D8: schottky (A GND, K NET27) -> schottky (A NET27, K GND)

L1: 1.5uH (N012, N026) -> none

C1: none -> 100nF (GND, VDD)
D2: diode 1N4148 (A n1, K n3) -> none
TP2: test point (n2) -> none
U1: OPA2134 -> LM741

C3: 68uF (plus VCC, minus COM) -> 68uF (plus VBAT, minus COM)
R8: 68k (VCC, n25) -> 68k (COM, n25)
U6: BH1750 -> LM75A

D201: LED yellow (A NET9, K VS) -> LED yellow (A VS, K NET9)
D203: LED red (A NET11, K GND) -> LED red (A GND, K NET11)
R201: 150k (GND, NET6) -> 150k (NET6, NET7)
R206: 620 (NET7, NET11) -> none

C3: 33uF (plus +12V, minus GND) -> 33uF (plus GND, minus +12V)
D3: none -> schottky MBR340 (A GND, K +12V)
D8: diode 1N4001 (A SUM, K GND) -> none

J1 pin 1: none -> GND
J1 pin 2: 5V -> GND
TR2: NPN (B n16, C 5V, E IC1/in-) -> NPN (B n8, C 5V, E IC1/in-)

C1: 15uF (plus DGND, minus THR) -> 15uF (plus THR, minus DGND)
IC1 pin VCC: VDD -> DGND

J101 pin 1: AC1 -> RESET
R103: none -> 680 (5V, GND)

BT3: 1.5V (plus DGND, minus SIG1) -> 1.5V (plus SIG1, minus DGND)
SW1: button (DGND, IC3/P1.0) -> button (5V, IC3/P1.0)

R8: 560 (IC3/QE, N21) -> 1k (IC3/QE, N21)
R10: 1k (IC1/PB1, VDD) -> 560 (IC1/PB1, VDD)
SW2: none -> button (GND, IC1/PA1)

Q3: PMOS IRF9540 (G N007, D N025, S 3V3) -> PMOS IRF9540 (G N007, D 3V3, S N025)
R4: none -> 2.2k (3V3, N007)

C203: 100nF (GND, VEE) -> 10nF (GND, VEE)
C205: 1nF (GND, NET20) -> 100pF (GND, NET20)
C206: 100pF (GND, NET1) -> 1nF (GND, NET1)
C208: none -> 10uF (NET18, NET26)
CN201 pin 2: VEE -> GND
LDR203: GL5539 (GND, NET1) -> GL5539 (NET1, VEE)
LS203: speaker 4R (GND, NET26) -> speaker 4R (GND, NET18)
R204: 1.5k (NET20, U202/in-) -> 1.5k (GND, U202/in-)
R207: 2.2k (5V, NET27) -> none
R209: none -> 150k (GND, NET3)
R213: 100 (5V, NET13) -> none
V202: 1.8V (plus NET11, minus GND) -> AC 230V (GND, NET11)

-*-

■ Work instructions:
From the opening line of the data above through the line holding "R206: 620 (NET7, NET11) -> none", give every line again exactly as it stands.

■ Answer to the problem:
D8: schottky (A GND, K NET27) -> schottky (A NET27, K GND)

L1: 1.5uH (N012, N026) -> none

C1: none -> 100nF (GND, VDD)
D2: diode 1N4148 (A n1, K n3) -> none
TP2: test point (n2) -> none
U1: OPA2134 -> LM741

C3: 68uF (plus VCC, minus COM) -> 68uF (plus VBAT, minus COM)
R8: 68k (VCC, n25) -> 68k (COM, n25)
U6: BH1750 -> LM75A

D201: LED yellow (A NET9, K VS) -> LED yellow (A VS, K NET9)
D203: LED red (A NET11, K GND) -> LED red (A GND, K NET11)
R201: 150k (GND, NET6) -> 150k (NET6, NET7)
R206: 620 (NET7, NET11) -> none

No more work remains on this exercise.